Data for the task:
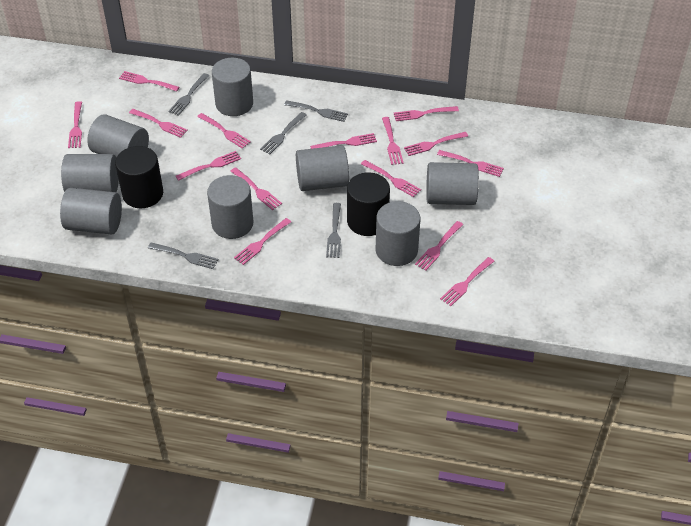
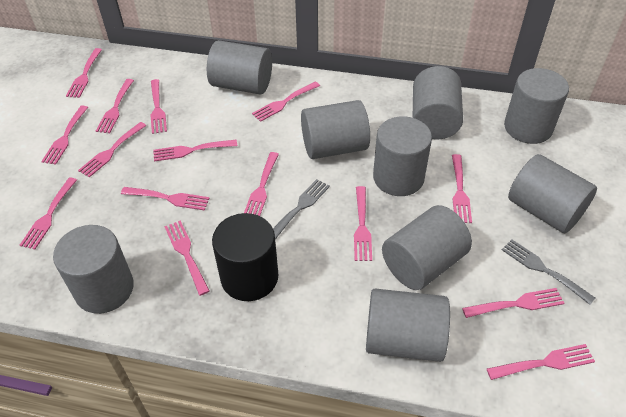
black cylinder: 2 -> 1
grey cylinder: 8 -> 9
grey fork: 5 -> 2

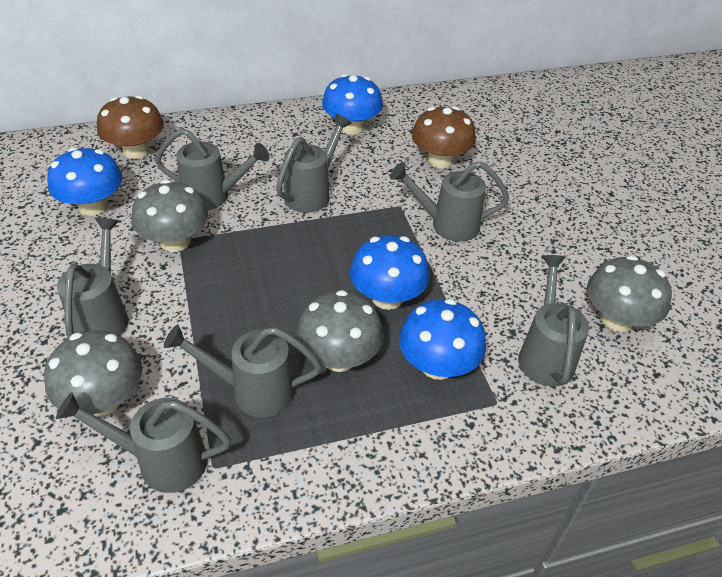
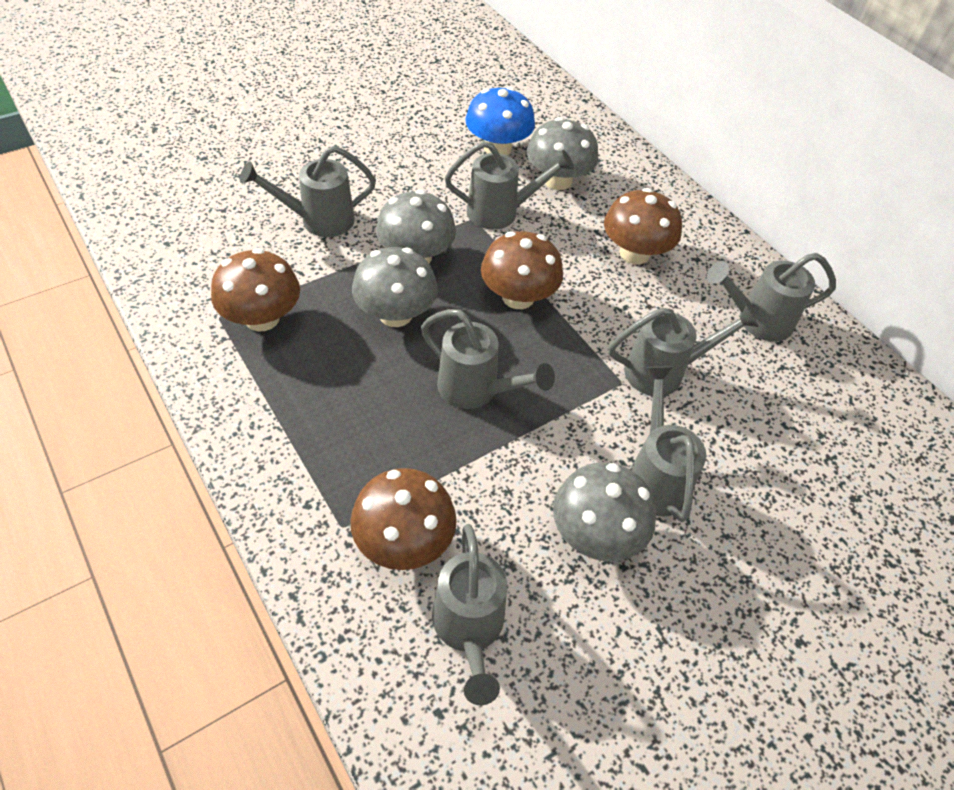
blue mushroom: 4 -> 1
brown mushroom: 2 -> 4

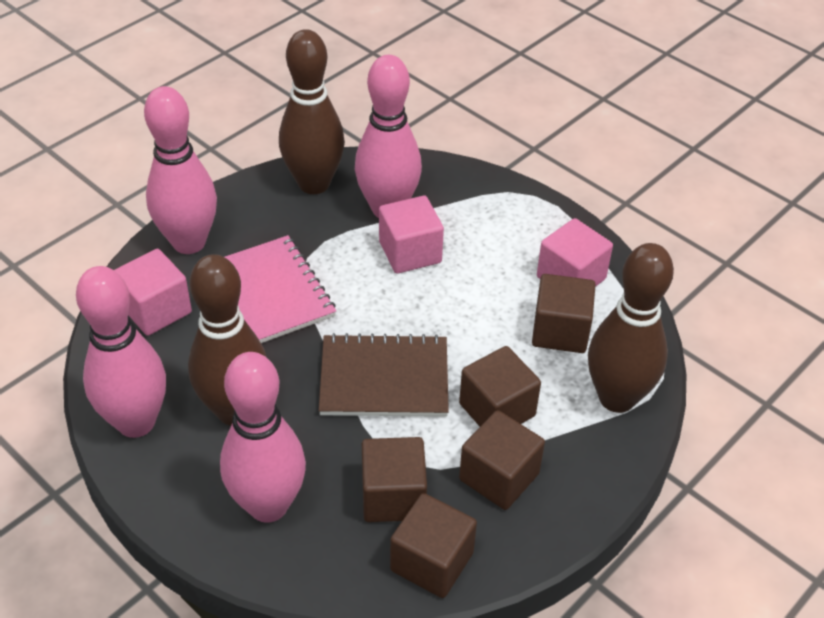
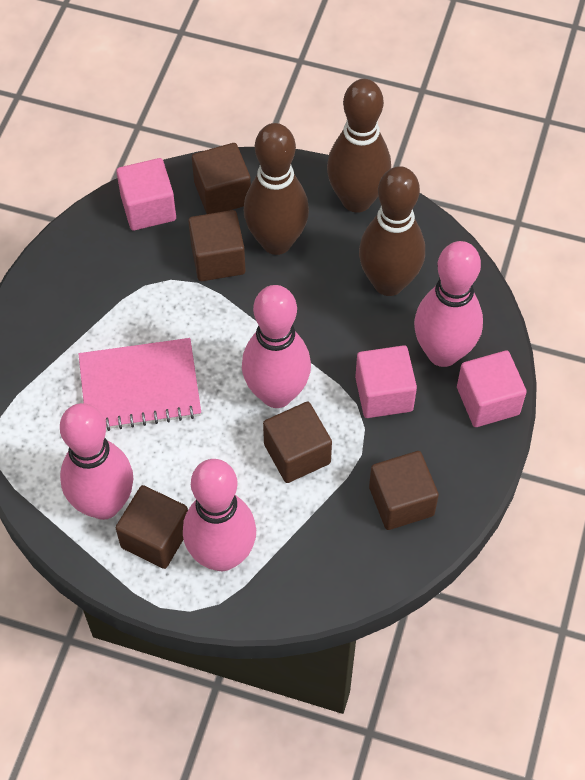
brown notebook: 1 -> 0

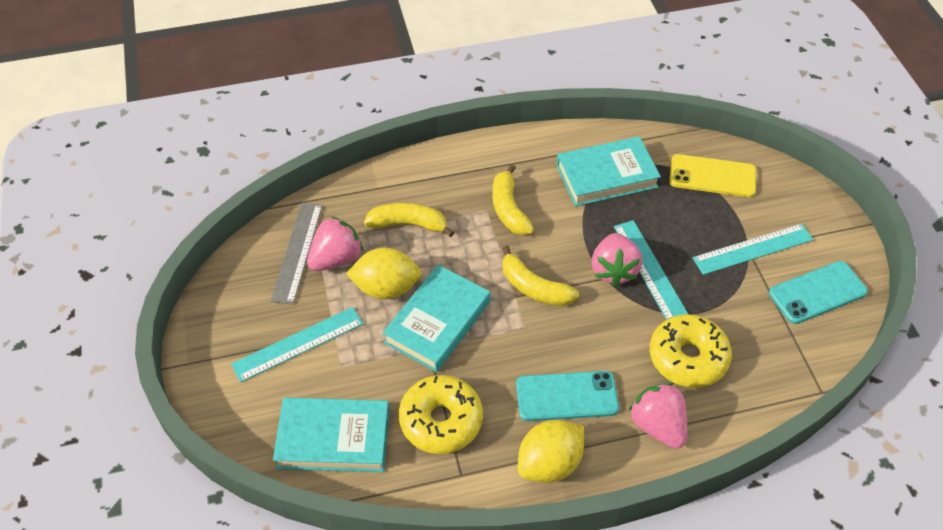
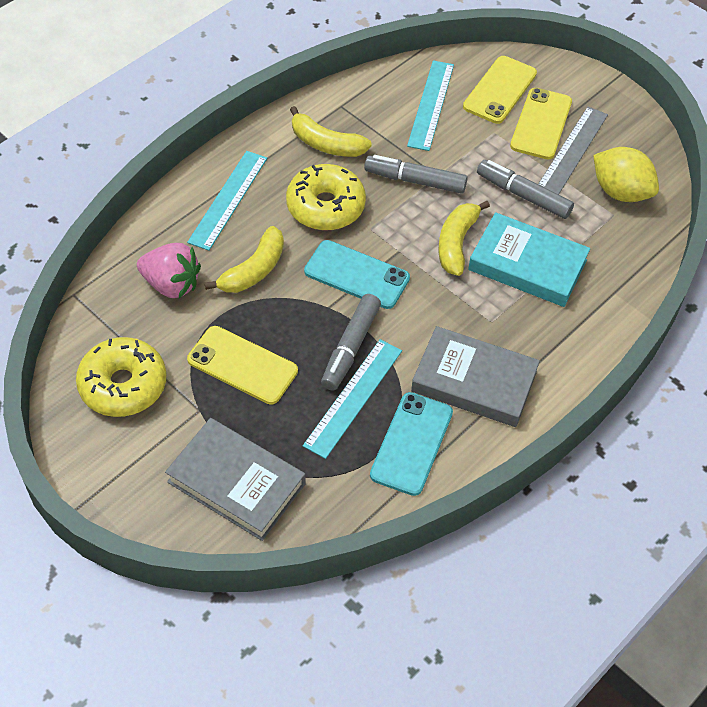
grey book: 0 -> 2
grey marker: 0 -> 3
pink strawberry: 3 -> 1
turquoise book: 3 -> 1
yellow lemon: 2 -> 1
yellow phone: 1 -> 3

Aim of the task: Extract the entries in full, exactly as they are, minus the pictures.

Exercise response:
black cylinder: 2 -> 1
grey cylinder: 8 -> 9
grey fork: 5 -> 2

blue mushroom: 4 -> 1
brown mushroom: 2 -> 4

brown notebook: 1 -> 0

grey book: 0 -> 2
grey marker: 0 -> 3
pink strawberry: 3 -> 1
turquoise book: 3 -> 1
yellow lemon: 2 -> 1
yellow phone: 1 -> 3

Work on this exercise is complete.